Rewrite the rows from the beginning through the line containing "8: (472, 233)", putting "upper-left" in place of "top-left" and leaving everything else unchanged.

== == ==

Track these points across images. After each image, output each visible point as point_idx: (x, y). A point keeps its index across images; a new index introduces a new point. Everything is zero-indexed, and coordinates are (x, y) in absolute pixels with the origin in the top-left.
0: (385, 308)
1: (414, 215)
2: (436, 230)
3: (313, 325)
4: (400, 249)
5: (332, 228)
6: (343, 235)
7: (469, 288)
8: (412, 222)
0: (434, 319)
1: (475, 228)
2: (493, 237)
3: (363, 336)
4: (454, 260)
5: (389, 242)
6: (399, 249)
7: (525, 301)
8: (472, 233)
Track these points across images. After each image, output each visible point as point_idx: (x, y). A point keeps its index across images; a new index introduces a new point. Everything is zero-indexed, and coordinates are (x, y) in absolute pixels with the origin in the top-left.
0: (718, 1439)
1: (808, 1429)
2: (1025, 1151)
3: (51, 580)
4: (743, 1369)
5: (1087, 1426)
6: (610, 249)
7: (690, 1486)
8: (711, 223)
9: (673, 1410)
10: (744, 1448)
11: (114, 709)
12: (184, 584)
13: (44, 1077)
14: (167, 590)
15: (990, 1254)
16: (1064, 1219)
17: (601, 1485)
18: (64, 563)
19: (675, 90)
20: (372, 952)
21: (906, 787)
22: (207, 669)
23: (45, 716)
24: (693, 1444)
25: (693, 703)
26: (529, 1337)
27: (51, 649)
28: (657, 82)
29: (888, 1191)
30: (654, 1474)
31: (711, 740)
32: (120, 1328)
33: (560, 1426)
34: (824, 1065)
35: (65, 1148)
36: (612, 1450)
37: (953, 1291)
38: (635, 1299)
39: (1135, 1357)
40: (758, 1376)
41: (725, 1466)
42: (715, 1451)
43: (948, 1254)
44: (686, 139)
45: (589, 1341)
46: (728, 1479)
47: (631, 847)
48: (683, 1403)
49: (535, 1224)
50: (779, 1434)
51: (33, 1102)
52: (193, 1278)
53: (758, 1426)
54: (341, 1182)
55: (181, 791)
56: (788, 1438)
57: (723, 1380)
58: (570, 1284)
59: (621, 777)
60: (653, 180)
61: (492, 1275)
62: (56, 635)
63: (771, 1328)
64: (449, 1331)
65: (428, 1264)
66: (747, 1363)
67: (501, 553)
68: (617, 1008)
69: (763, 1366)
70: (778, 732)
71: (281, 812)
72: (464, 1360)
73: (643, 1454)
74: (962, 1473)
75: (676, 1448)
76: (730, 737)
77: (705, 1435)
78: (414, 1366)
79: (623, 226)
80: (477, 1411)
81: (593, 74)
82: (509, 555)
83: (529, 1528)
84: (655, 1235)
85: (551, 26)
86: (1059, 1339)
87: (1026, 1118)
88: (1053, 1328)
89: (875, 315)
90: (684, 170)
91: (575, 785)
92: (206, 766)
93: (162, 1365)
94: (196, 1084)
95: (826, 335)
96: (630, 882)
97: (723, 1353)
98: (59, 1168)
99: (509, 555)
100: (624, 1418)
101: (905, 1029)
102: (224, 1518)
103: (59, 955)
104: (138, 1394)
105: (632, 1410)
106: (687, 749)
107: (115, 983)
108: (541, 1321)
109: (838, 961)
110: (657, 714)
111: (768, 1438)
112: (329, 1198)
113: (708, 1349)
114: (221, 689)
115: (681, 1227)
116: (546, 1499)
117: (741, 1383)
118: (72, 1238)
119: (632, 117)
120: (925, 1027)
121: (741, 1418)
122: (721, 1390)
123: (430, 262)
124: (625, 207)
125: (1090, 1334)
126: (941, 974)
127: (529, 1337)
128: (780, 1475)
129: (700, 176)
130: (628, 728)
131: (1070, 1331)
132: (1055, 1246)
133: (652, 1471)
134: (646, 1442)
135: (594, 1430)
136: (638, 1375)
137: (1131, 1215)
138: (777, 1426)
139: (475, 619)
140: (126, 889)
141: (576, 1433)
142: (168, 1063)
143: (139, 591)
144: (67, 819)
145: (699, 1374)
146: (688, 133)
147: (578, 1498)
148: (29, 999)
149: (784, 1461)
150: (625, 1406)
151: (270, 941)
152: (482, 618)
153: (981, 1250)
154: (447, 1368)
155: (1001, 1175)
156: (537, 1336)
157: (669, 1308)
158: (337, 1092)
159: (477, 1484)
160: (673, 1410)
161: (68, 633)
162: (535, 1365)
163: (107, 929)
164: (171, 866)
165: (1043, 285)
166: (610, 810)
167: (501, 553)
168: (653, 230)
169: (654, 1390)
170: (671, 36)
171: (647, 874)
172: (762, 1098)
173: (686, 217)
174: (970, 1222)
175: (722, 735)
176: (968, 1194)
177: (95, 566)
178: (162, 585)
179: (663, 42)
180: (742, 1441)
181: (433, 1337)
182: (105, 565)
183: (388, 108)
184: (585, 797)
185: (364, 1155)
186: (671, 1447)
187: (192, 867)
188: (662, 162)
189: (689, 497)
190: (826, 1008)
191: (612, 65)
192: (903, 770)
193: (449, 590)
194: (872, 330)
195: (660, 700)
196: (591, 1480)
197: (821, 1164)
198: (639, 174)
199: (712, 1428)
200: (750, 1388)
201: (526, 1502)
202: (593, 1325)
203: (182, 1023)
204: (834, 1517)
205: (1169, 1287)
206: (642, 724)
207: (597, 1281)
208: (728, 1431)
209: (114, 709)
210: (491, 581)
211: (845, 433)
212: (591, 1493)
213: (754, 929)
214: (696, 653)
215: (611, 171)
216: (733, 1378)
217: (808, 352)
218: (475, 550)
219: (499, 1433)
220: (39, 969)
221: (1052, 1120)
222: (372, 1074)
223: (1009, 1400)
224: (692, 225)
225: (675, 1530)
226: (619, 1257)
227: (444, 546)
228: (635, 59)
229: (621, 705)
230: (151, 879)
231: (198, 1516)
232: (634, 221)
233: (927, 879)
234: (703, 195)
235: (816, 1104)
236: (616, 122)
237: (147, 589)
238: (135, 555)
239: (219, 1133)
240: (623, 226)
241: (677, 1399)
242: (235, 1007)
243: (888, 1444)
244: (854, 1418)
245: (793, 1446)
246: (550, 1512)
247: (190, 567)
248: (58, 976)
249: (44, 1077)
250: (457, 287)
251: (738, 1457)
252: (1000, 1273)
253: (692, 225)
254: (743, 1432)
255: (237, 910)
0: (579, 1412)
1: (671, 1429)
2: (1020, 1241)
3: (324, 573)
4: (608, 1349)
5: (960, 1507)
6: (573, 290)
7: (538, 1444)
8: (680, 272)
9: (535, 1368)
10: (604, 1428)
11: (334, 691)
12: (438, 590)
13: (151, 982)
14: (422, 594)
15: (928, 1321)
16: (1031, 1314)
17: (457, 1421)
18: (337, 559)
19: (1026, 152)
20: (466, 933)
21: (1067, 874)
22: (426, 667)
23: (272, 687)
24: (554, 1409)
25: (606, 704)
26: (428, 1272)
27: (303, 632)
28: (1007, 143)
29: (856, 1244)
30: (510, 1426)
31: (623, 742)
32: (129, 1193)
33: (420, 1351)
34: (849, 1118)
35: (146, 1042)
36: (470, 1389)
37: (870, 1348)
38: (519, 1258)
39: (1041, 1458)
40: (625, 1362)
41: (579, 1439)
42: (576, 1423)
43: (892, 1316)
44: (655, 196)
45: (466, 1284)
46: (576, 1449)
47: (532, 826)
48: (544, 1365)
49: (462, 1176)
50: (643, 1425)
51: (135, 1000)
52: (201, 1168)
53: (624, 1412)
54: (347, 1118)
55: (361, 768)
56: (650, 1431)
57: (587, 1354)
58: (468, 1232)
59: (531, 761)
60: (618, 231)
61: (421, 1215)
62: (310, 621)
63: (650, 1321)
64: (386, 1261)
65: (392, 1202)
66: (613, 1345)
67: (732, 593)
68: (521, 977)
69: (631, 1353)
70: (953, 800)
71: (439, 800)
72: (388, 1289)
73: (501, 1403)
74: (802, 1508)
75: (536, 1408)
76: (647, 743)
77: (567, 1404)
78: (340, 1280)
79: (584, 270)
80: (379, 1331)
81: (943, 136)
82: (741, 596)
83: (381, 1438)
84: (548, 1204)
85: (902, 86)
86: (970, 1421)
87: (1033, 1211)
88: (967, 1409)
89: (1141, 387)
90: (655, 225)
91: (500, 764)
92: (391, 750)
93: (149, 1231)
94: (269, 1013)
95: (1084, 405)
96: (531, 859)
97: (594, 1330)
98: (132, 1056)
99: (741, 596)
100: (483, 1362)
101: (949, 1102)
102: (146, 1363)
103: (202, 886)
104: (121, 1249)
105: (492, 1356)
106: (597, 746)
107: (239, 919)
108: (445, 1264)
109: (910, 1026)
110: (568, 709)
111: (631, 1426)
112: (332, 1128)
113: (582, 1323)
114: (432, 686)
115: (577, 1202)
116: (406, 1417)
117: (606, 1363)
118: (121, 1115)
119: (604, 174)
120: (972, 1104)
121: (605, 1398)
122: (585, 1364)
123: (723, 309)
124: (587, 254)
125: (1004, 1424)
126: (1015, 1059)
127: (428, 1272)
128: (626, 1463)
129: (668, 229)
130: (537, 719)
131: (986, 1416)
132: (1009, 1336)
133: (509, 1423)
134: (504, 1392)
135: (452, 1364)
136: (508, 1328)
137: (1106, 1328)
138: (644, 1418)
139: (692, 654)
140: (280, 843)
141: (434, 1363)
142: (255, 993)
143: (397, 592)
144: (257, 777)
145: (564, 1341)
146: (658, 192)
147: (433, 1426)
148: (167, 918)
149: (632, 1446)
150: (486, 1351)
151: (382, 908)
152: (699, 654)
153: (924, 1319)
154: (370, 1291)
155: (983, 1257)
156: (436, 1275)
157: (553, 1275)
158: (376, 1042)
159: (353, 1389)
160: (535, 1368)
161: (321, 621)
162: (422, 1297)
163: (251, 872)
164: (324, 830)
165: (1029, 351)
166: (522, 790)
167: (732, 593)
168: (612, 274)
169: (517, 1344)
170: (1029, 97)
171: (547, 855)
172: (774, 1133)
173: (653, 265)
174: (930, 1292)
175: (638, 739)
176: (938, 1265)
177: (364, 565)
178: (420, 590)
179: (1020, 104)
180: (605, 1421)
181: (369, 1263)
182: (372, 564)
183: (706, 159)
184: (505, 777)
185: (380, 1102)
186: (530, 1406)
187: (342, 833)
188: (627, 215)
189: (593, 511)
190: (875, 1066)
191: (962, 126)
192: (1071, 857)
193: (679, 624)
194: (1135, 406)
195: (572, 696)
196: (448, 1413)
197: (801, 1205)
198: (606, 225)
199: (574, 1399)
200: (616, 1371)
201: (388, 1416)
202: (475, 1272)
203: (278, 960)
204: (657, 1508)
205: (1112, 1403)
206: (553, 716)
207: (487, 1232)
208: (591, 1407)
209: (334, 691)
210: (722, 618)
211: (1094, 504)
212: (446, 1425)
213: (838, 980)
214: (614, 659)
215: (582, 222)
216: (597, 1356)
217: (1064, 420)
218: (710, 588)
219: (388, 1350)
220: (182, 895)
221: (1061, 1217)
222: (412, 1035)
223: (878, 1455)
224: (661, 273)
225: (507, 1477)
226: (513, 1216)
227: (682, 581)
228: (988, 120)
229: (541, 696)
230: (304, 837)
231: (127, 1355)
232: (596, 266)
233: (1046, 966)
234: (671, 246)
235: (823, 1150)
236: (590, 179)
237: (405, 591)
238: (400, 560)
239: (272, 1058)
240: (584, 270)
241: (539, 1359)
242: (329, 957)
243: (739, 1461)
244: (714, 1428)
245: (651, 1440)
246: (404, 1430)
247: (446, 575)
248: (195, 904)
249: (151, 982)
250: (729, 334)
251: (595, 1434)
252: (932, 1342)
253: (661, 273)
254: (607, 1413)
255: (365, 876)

== == ==

**Solution to this problem:**
Track these points across images. After each image, output each visible point as point_idx: (x, y). A point keeps its index across images; a new index introduces a new point. Everything is zero-indexed, and coordinates are (x, y) in absolute pixels with the origin in the upper-left.
0: (385, 308)
1: (414, 215)
2: (436, 230)
3: (313, 325)
4: (400, 249)
5: (332, 228)
6: (343, 235)
7: (469, 288)
8: (412, 222)
0: (434, 319)
1: (475, 228)
2: (493, 237)
3: (363, 336)
4: (454, 260)
5: (389, 242)
6: (399, 249)
7: (525, 301)
8: (472, 233)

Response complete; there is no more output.